Description of the task
A single number is expected: the count of lines in the entries below that contain "none".

Records for this task
--
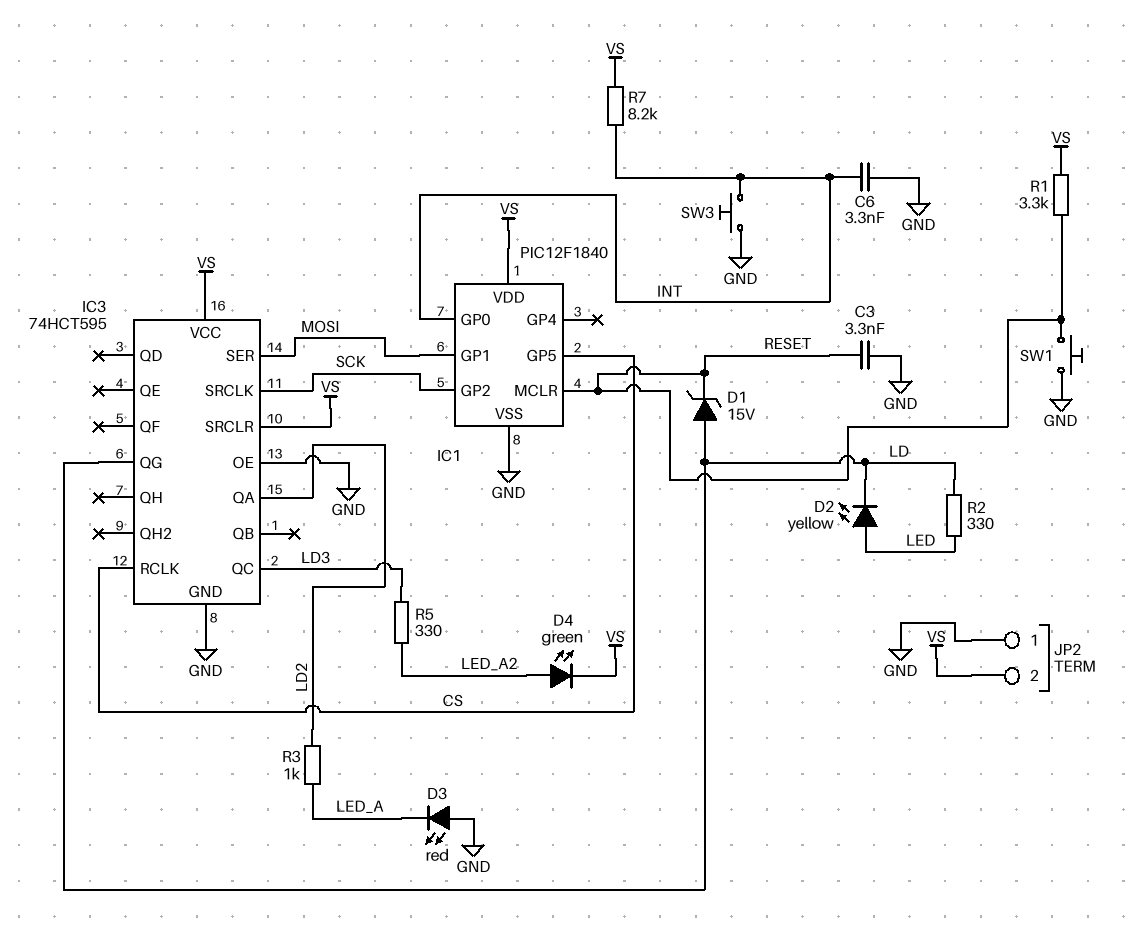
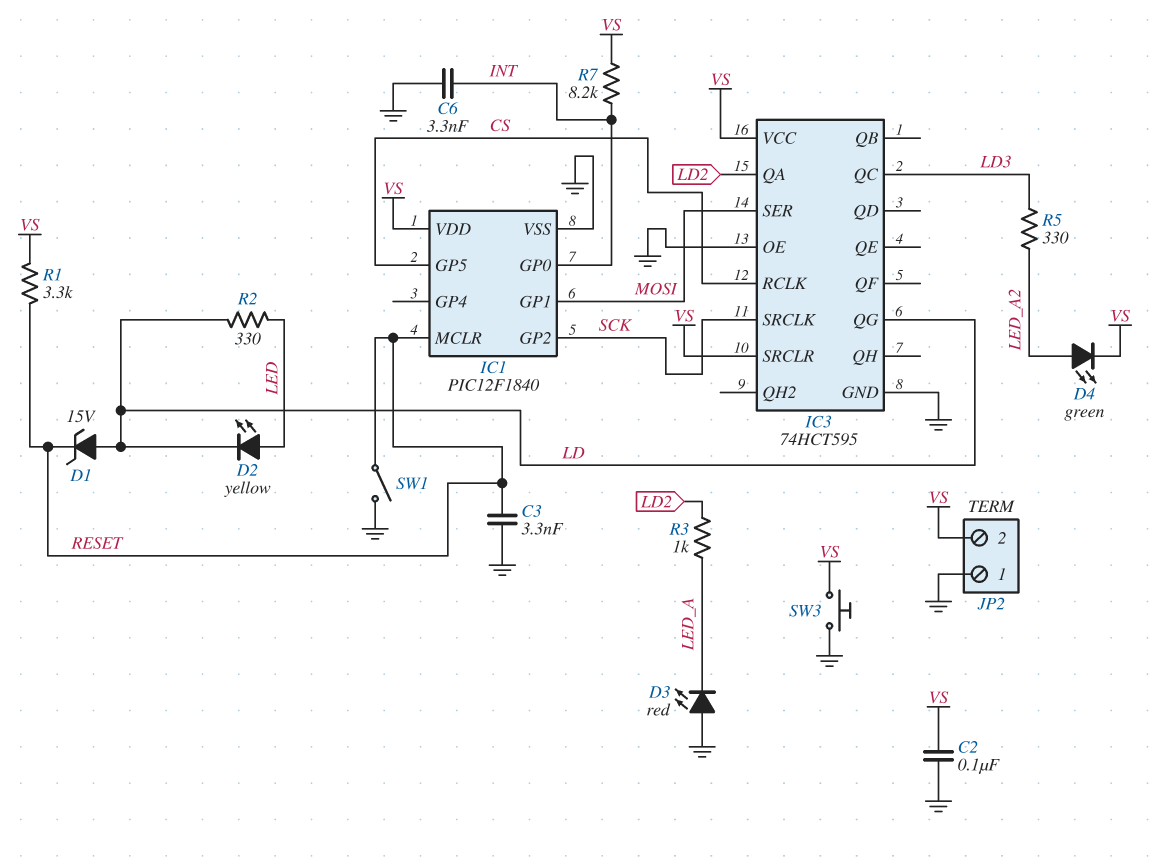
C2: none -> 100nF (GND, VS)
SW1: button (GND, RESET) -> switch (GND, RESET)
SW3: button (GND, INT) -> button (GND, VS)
--
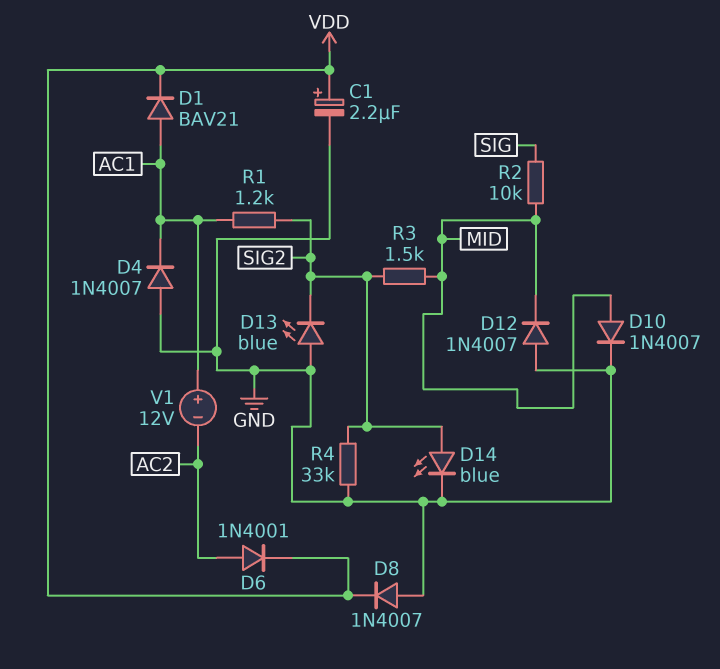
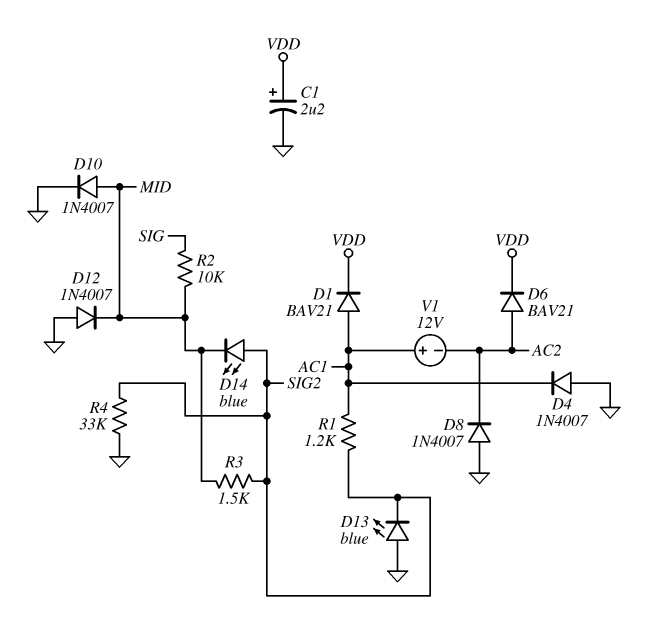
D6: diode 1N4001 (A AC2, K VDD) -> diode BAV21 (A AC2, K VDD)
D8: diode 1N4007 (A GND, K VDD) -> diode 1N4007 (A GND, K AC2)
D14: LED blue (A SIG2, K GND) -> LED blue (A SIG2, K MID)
--
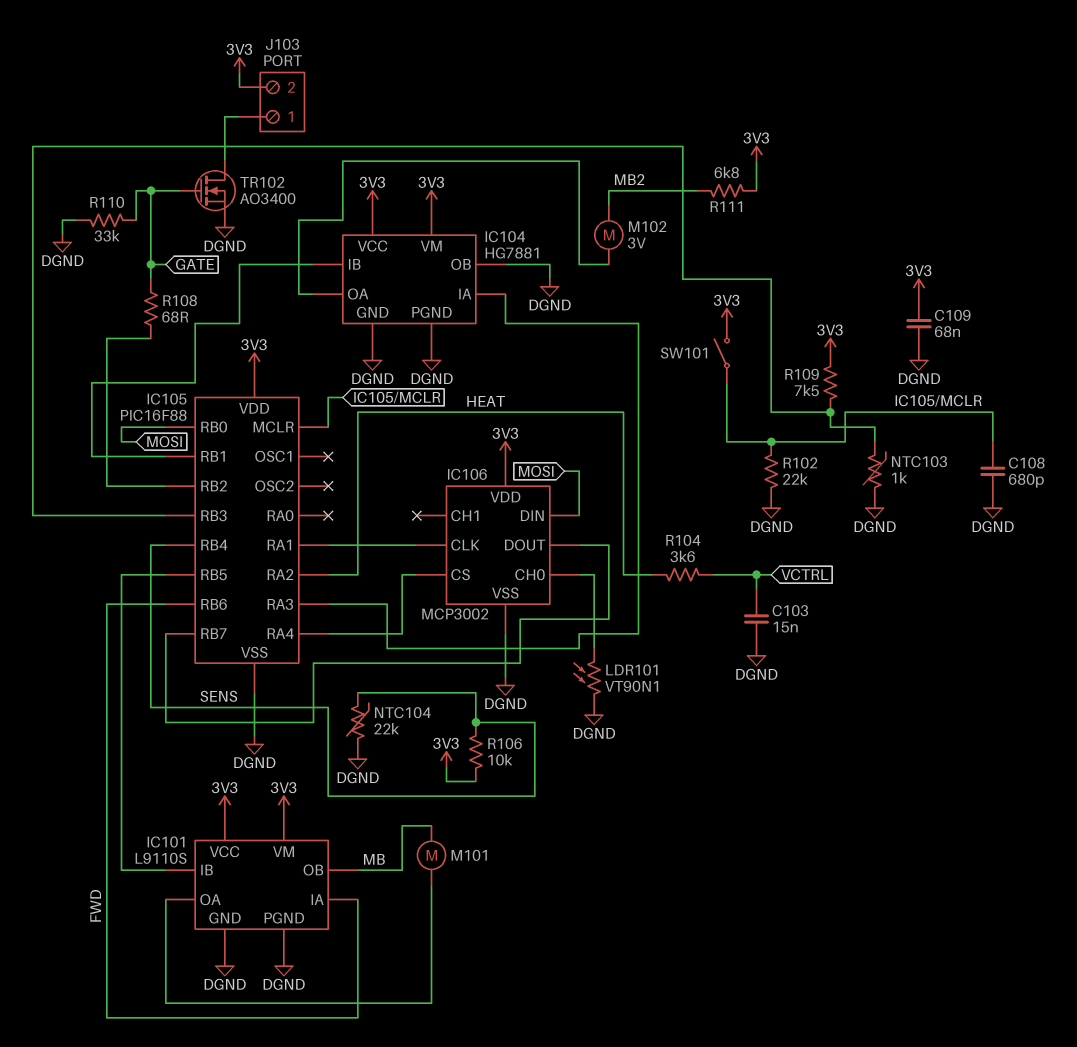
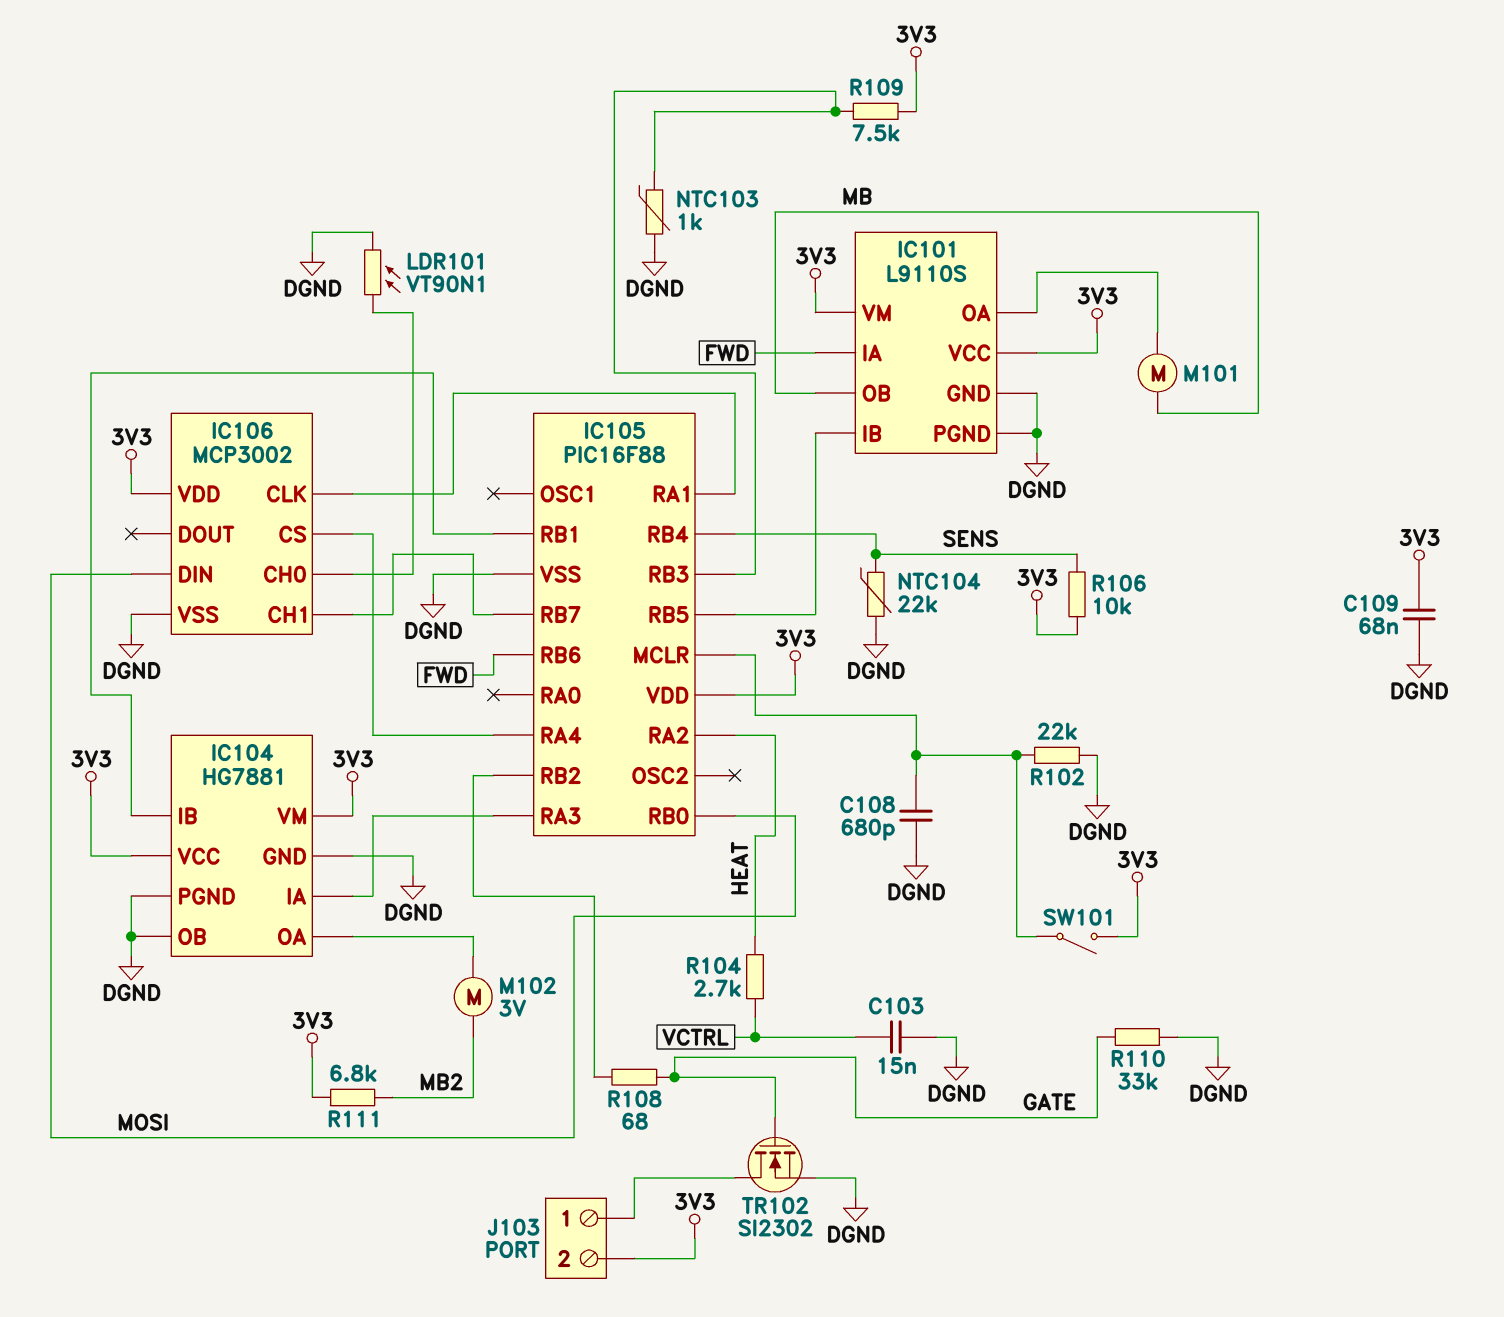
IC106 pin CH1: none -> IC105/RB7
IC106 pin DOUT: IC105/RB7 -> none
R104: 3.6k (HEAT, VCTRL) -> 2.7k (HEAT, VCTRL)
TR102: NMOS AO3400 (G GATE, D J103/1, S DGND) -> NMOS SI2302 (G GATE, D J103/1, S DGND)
--
Answer section
3